(TASK DIRECTIONS): Return every line of the records below verbatim, with no pictures in the copy.

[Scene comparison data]
____________________
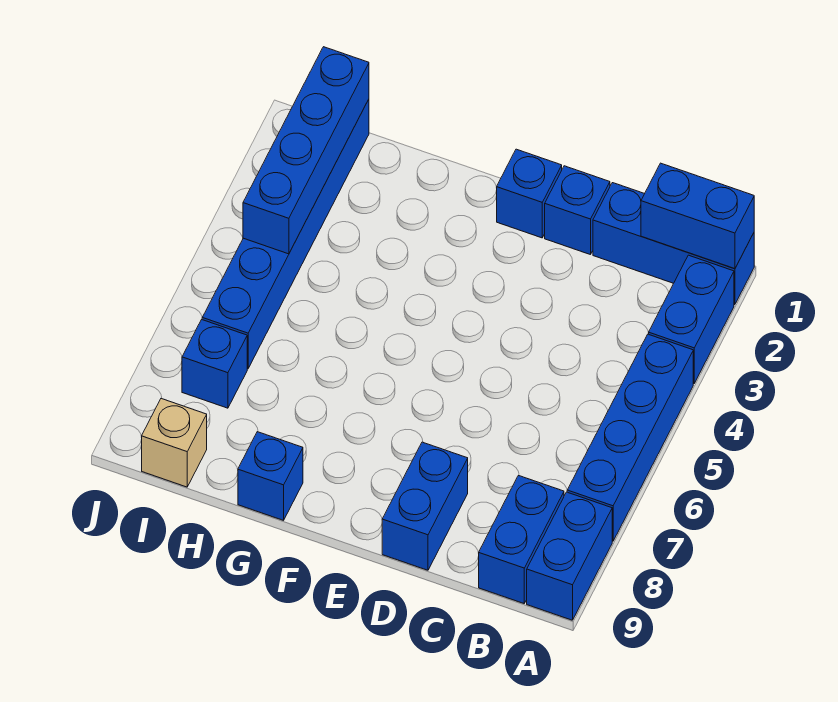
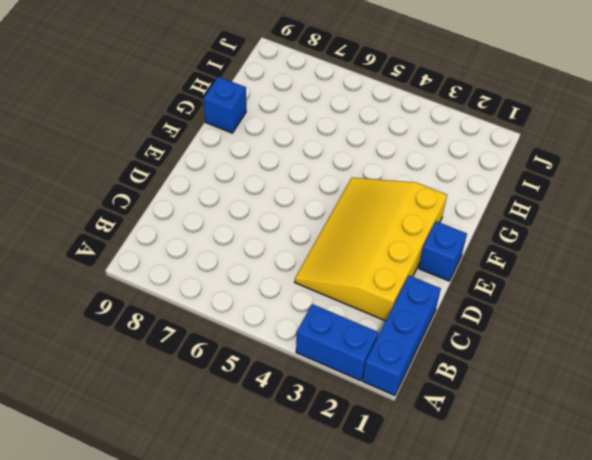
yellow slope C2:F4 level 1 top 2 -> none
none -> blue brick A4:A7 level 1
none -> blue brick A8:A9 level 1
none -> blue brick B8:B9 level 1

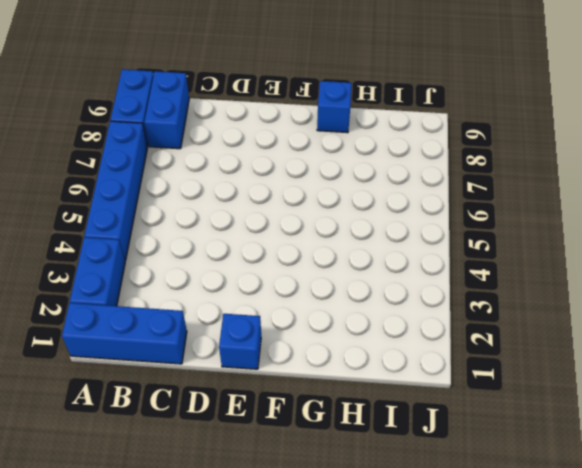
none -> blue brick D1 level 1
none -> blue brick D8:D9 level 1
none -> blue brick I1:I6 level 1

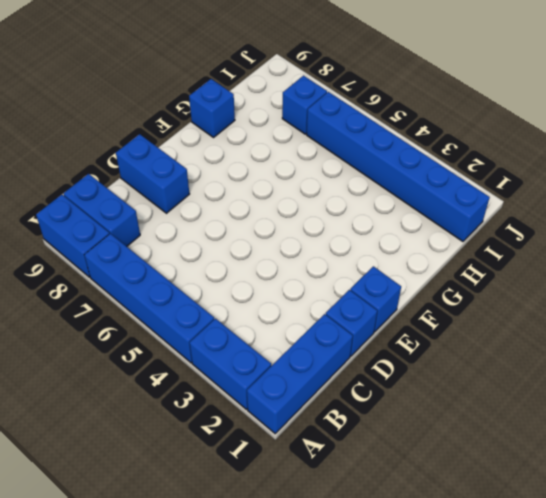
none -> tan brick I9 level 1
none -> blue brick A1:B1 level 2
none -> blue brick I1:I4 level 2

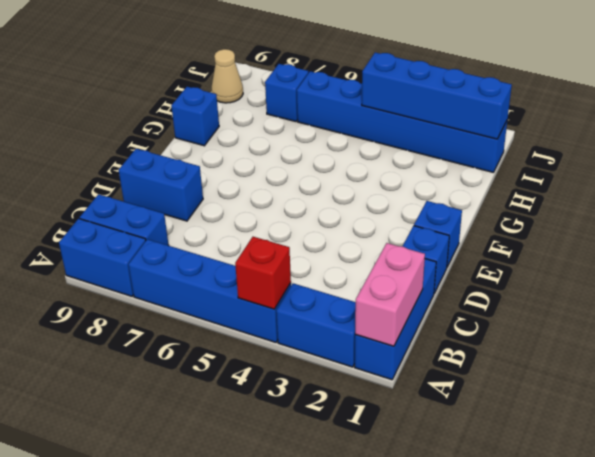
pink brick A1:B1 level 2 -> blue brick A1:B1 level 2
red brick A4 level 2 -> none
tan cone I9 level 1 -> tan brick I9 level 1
____________________
(EXERCISE OUTPUT):
yellow slope C2:F4 level 1 top 2 -> none
none -> blue brick A4:A7 level 1
none -> blue brick A8:A9 level 1
none -> blue brick B8:B9 level 1

none -> blue brick D1 level 1
none -> blue brick D8:D9 level 1
none -> blue brick I1:I6 level 1

none -> tan brick I9 level 1
none -> blue brick A1:B1 level 2
none -> blue brick I1:I4 level 2

pink brick A1:B1 level 2 -> blue brick A1:B1 level 2
red brick A4 level 2 -> none
tan cone I9 level 1 -> tan brick I9 level 1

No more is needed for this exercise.